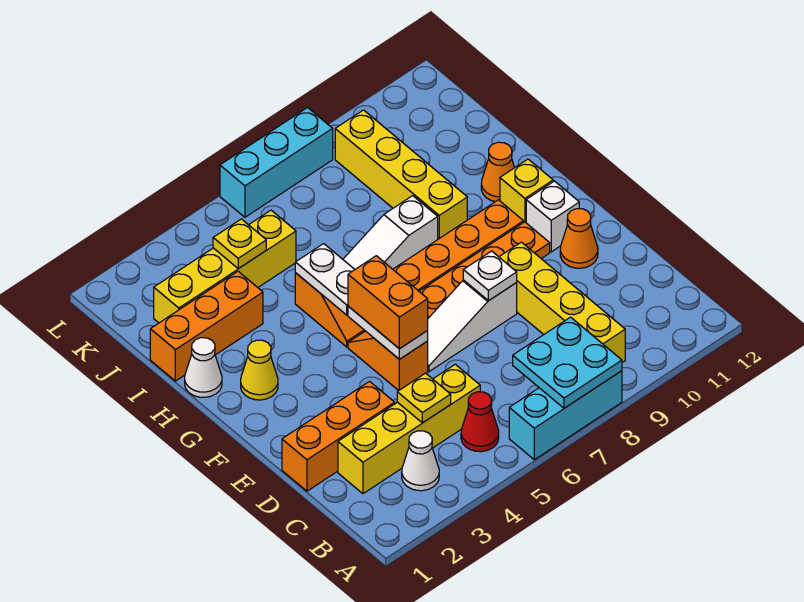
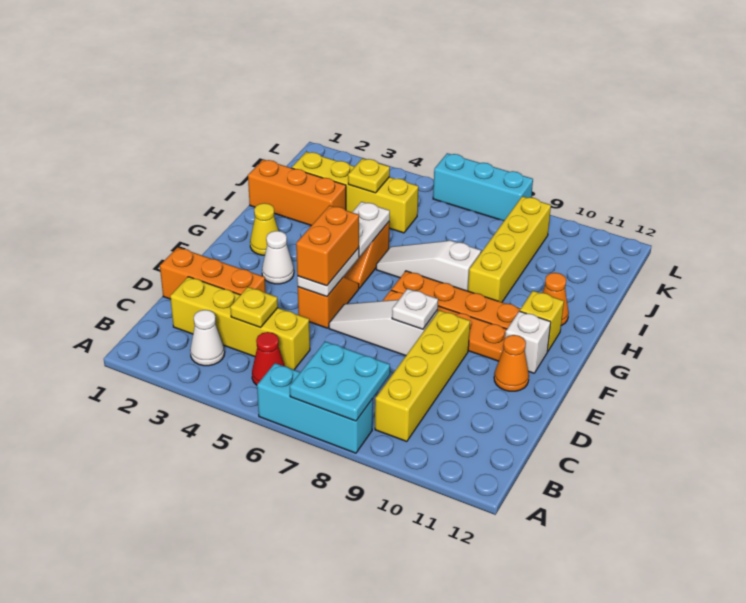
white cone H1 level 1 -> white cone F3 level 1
==
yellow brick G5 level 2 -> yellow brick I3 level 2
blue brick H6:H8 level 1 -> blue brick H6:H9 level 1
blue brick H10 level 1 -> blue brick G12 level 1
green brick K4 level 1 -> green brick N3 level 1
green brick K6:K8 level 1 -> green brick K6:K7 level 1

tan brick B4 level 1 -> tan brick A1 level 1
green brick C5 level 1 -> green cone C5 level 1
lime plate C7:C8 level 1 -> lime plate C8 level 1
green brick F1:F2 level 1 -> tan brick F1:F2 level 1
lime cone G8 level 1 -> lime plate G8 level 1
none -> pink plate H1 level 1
...
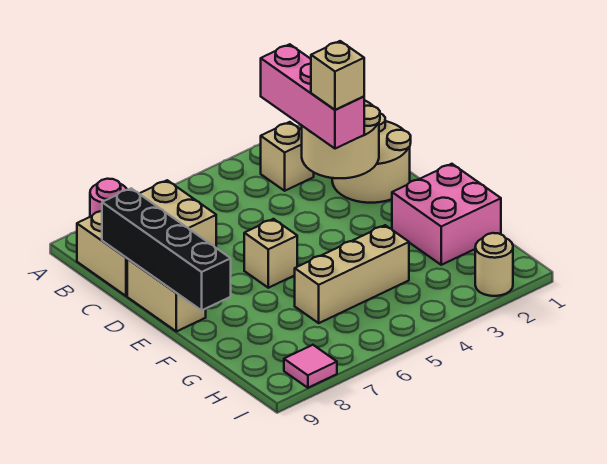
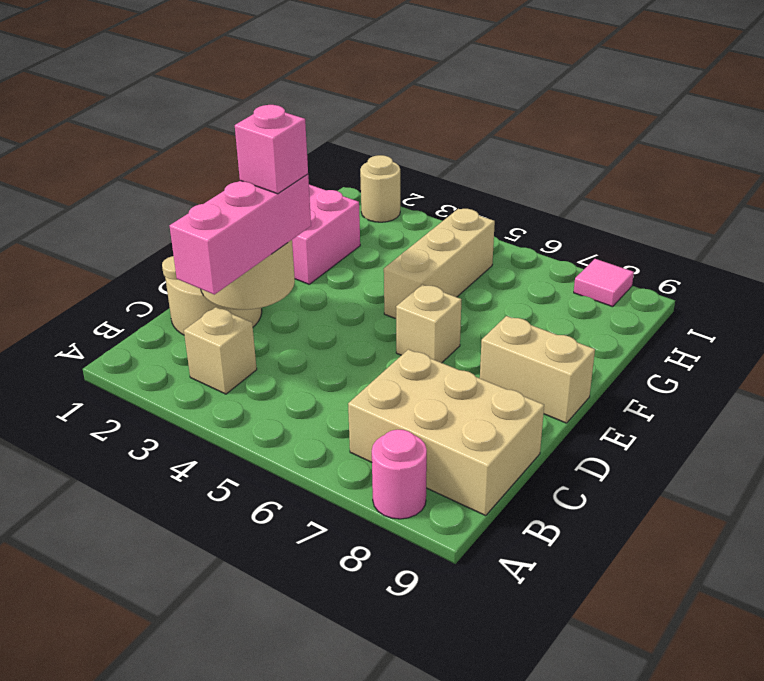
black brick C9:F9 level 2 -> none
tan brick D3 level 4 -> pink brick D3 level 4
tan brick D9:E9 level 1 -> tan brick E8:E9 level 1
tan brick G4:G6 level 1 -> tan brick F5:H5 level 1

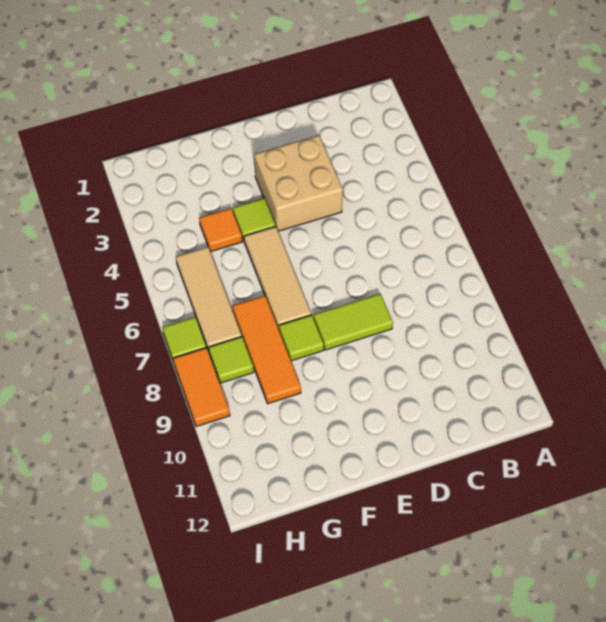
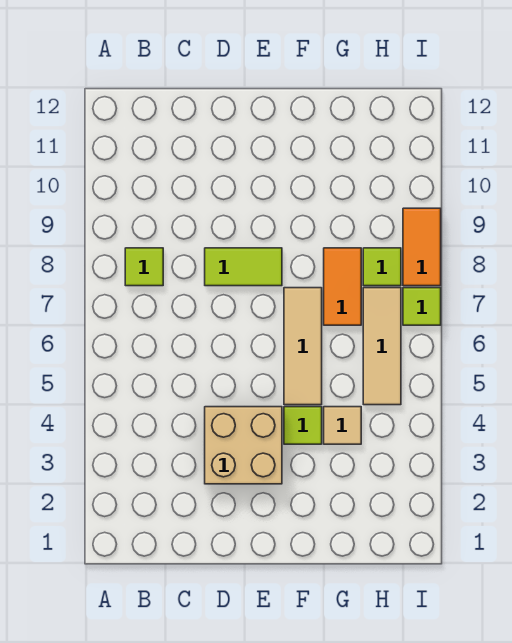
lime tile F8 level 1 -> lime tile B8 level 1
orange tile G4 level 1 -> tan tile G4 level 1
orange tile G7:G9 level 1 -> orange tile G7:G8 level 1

● TASK INSTRUCTIONS: If the string "blue" appears in a line of the entries, report the line.

● RESPONSE TO THIS EXERCISE:
blue brick H6:H8 level 1 -> blue brick H6:H9 level 1
blue brick H10 level 1 -> blue brick G12 level 1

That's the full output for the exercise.